Wherever a line in the records contains the word "orange", return that line.
== Segment start ==
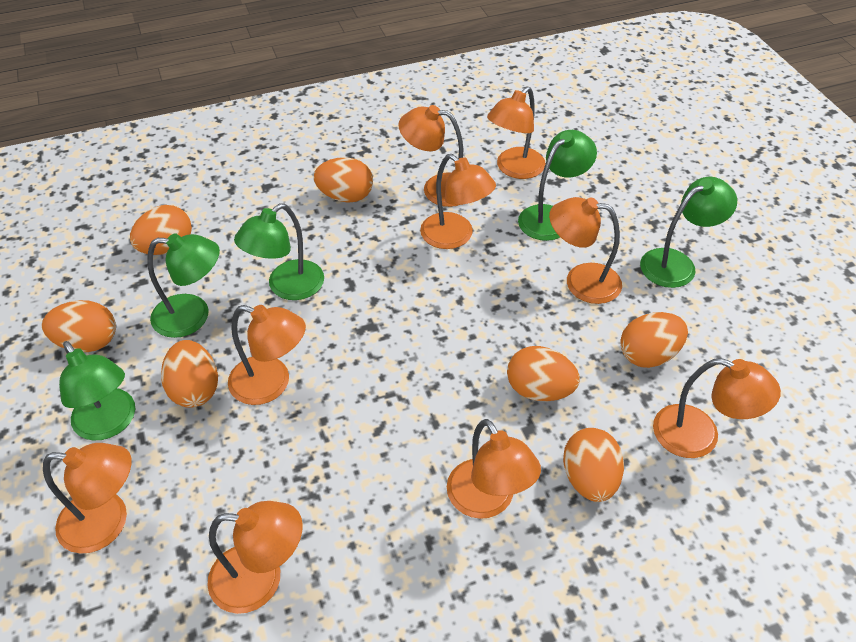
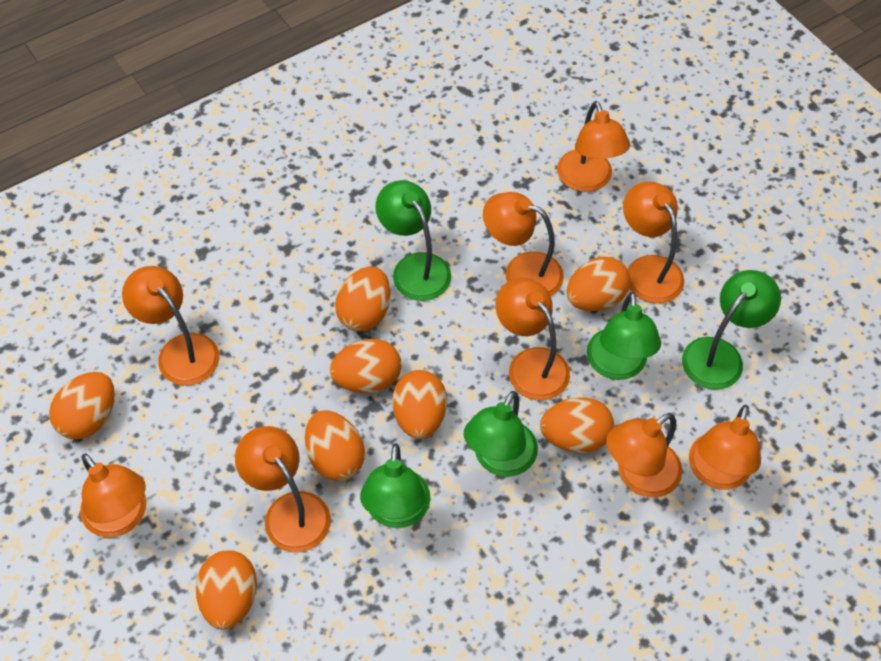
orange egg: 7 -> 8

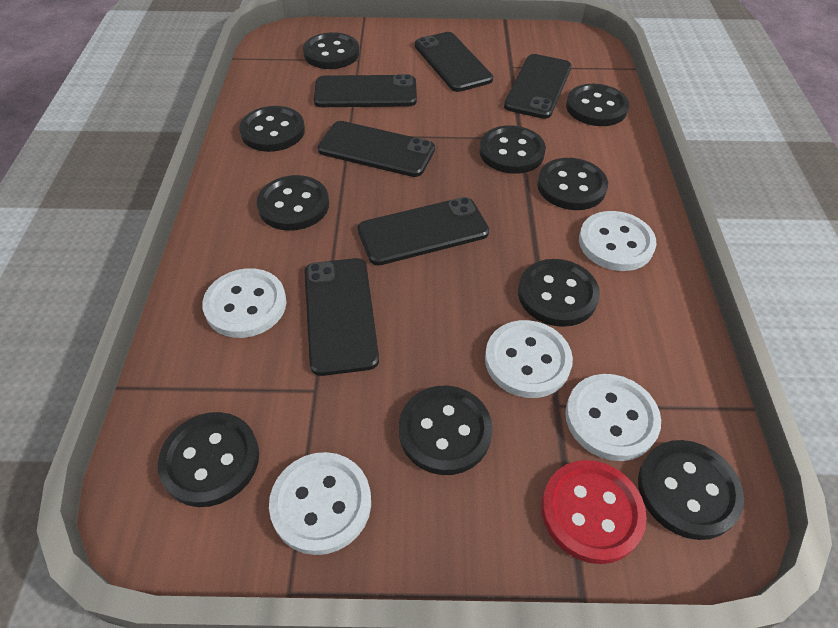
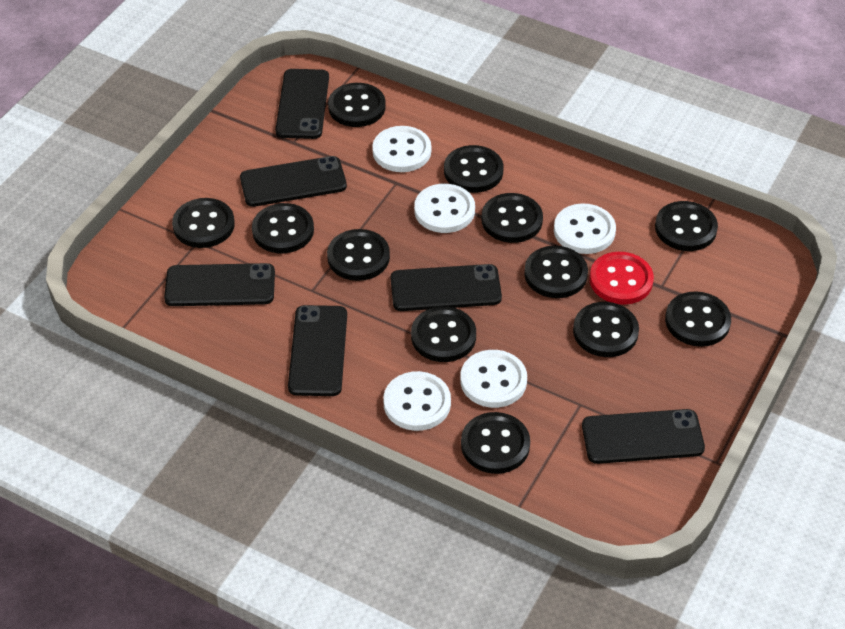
black button: 10 -> 12

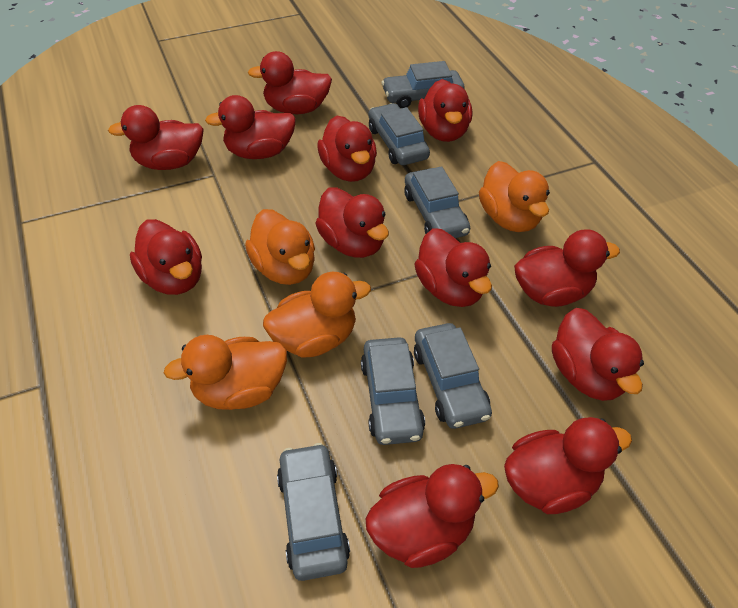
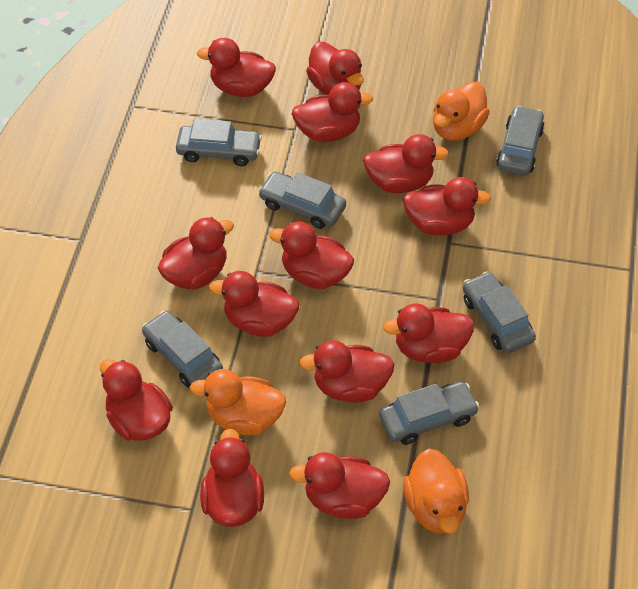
orange duck: 4 -> 3
red duck: 12 -> 13

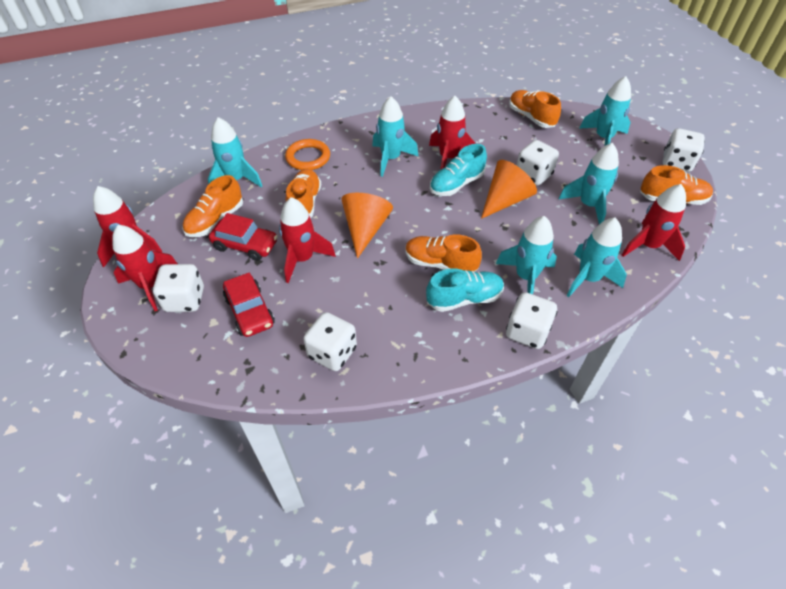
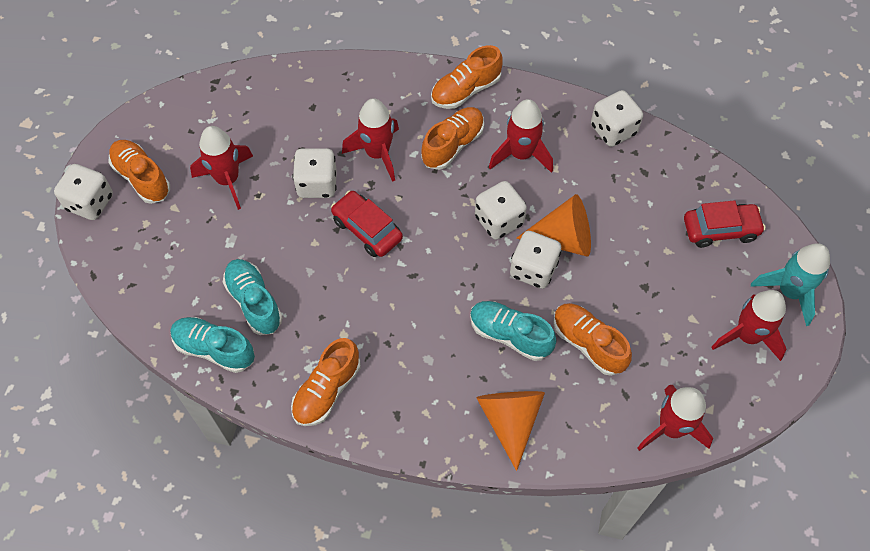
orange ring: 1 -> 0
turquoise rocket: 6 -> 1
turquoise shoe: 2 -> 3

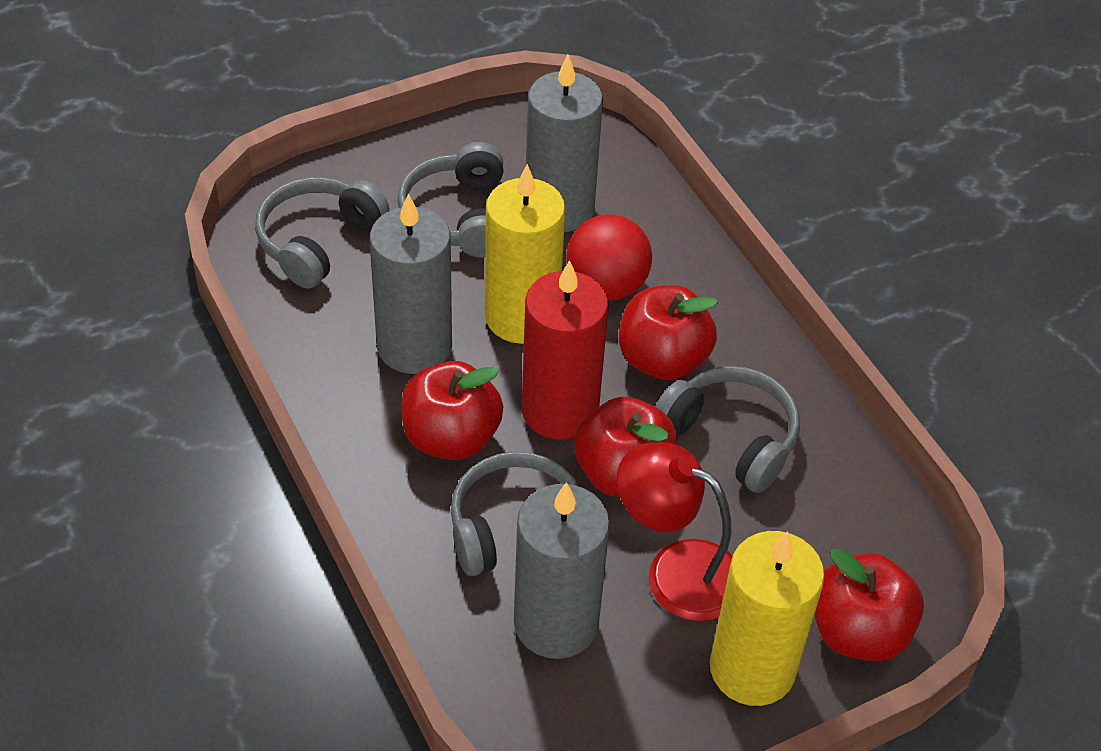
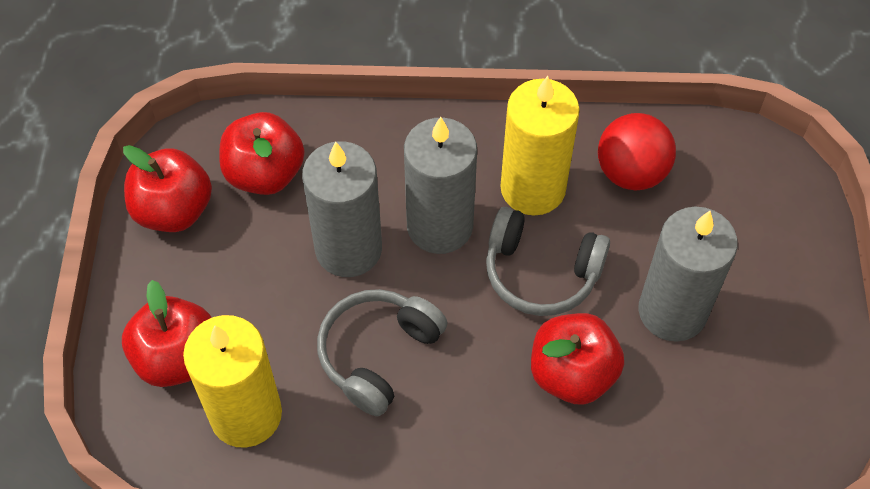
grey headphones: 4 -> 2
red candle: 1 -> 0
red lamp: 1 -> 0

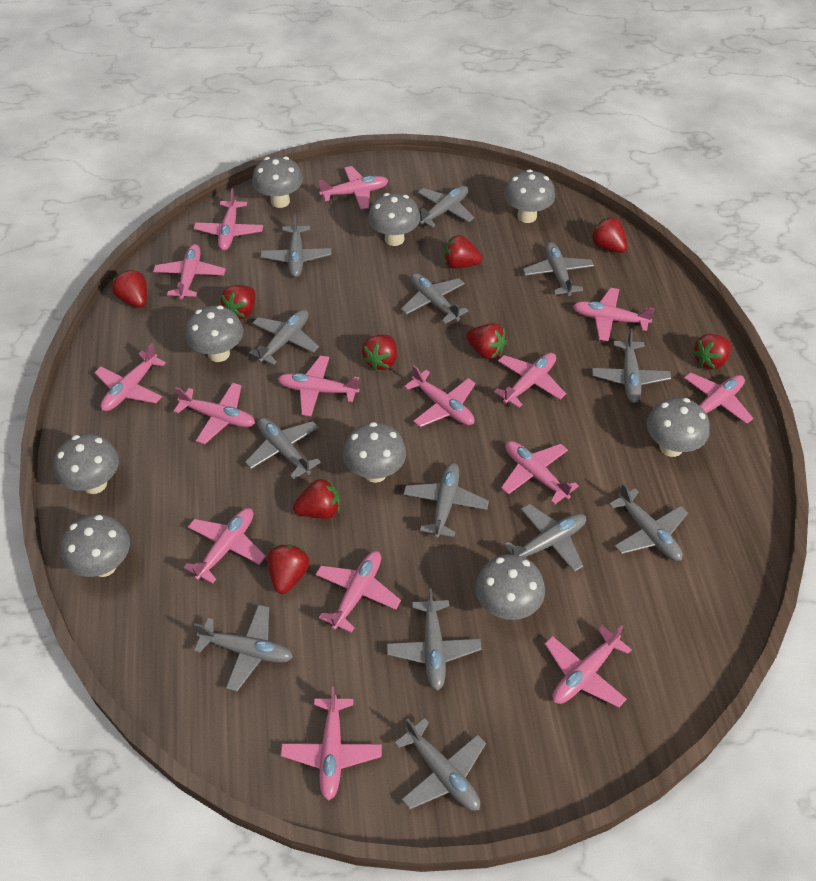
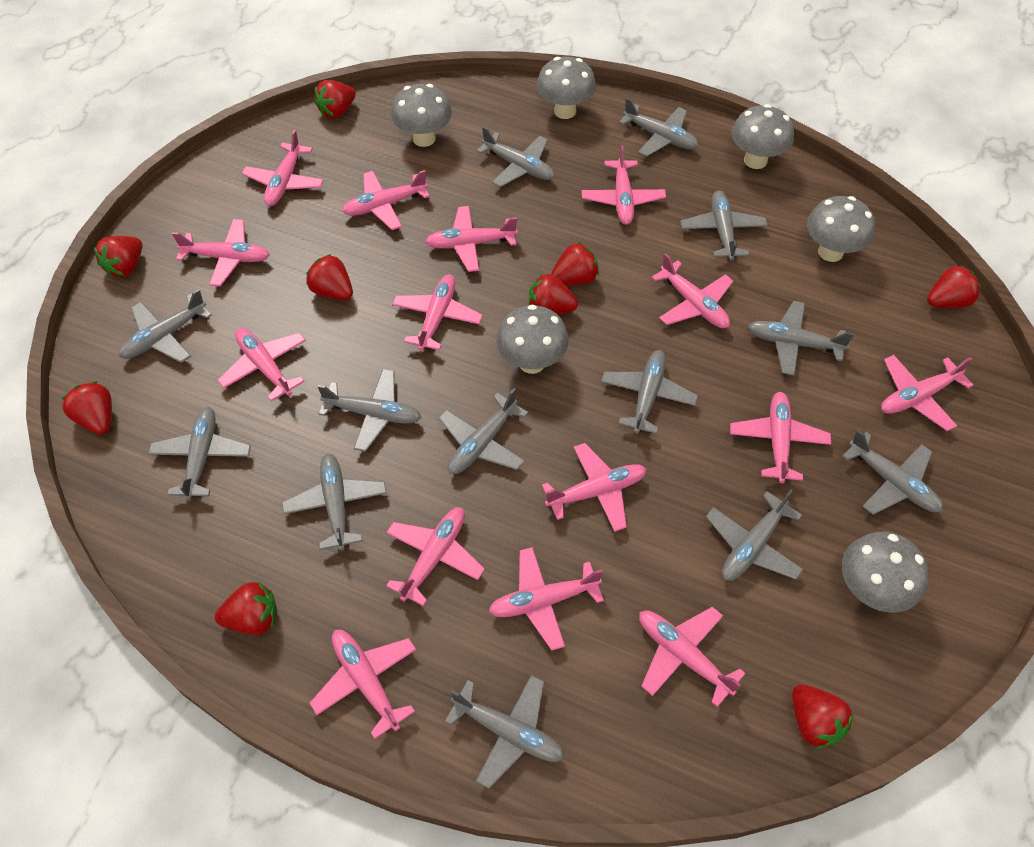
grey mushroom: 9 -> 6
== Segment end ==
■ Expected answer
orange egg: 7 -> 8
orange duck: 4 -> 3
orange ring: 1 -> 0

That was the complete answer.